BEGIN Exercise data

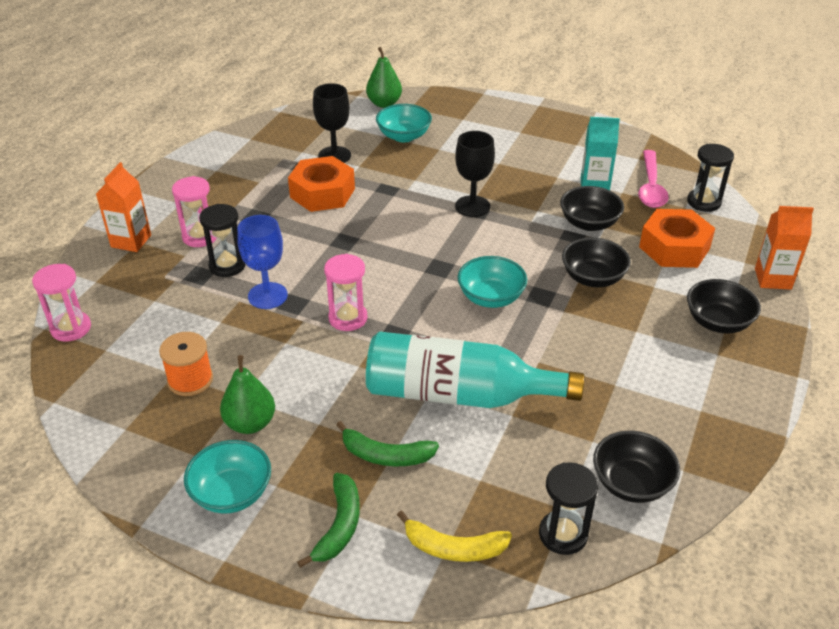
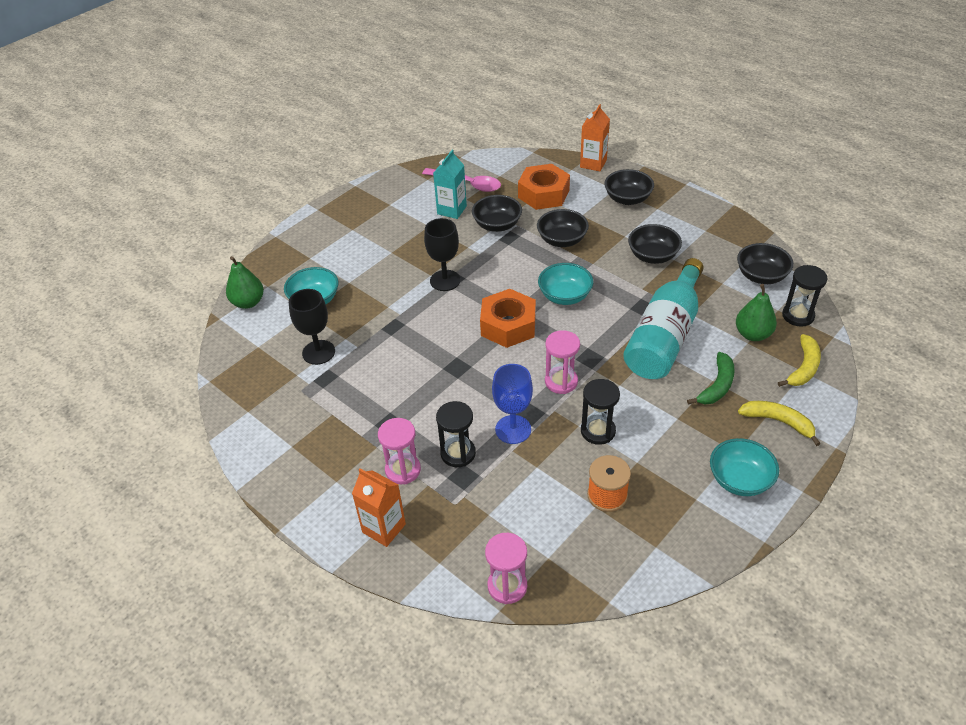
camera: 70 degrees left, 5 degrees up
green pear [220,355,275,434] -> green pear moved to [736,284,777,341]
orange nut [288,156,355,212] -> orange nut moved to [480,289,536,348]
green banana [297,473,360,568] -> yellow banana [738,401,821,446]
black hourglass [687,144,734,212] -> black hourglass moved to [581,379,620,445]
none -> black bowl [628,224,682,264]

END Exercise data

What is needed
In the listing above, find the line containing "orange nut [288,156,355,212]"; that line and every line after it, through the last, are to be retyped exactly.

Solution
orange nut [288,156,355,212] -> orange nut moved to [480,289,536,348]
green banana [297,473,360,568] -> yellow banana [738,401,821,446]
black hourglass [687,144,734,212] -> black hourglass moved to [581,379,620,445]
none -> black bowl [628,224,682,264]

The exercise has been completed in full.